Within the material below, transcribe exactly the lines from the one holding "blue book: 11 -> 10" through the one holding "orange spray bottle: 12 -> 7", keeping both ends and skipping the rest.

Extracted entries ▸
+ + + + +

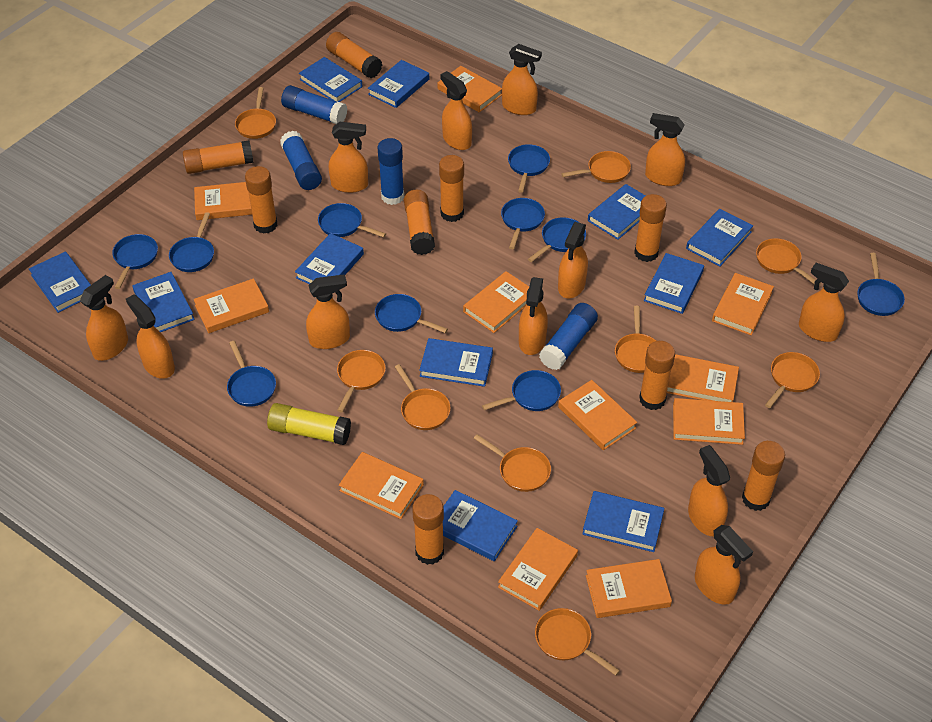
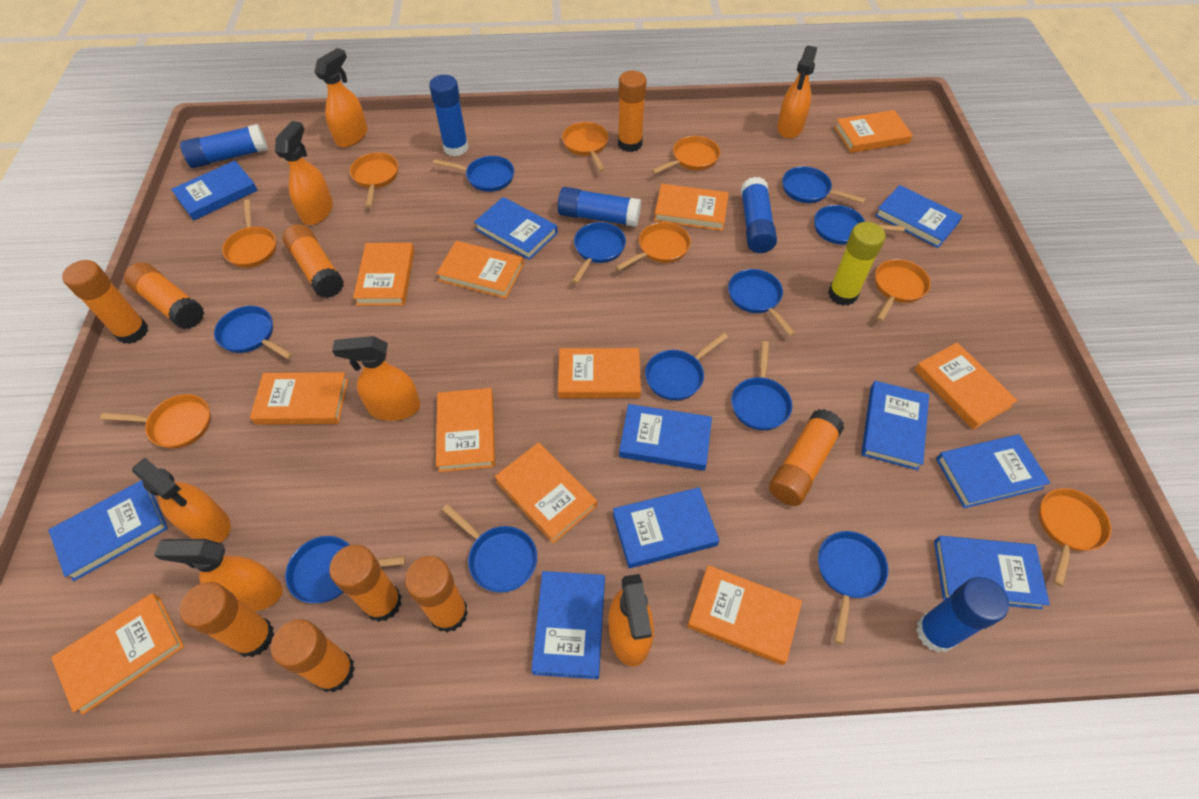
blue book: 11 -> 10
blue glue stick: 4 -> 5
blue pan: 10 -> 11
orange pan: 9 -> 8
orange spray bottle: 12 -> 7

+ + + + +

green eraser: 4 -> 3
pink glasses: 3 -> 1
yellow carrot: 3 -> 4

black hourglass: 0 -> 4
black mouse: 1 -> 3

+ + + + +

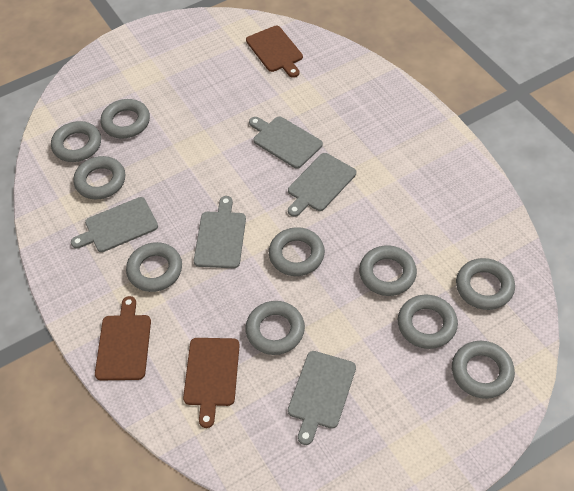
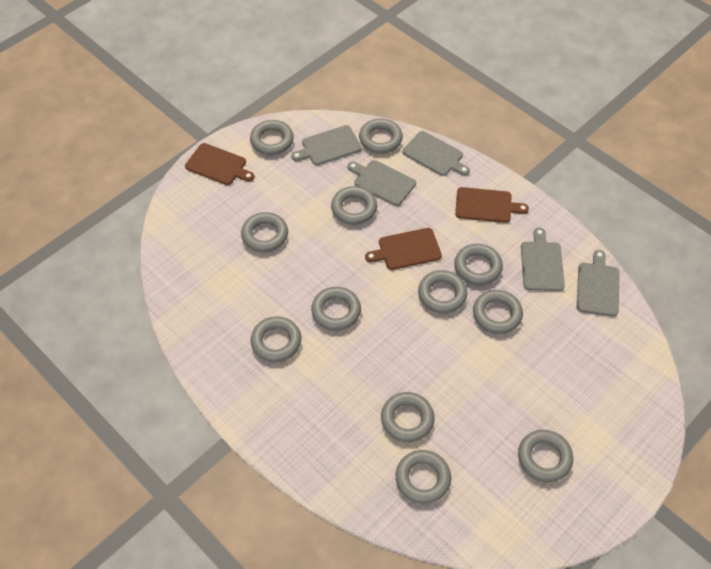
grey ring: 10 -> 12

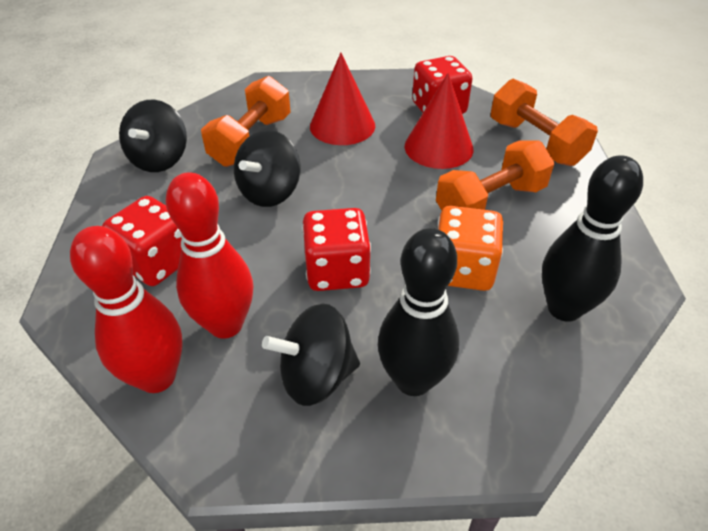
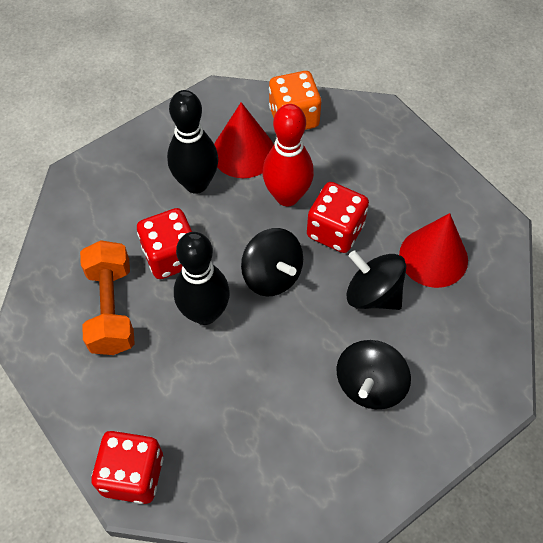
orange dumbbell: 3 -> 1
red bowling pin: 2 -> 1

+ + + + +

Response ▸
blue book: 11 -> 10
blue glue stick: 4 -> 5
blue pan: 10 -> 11
orange pan: 9 -> 8
orange spray bottle: 12 -> 7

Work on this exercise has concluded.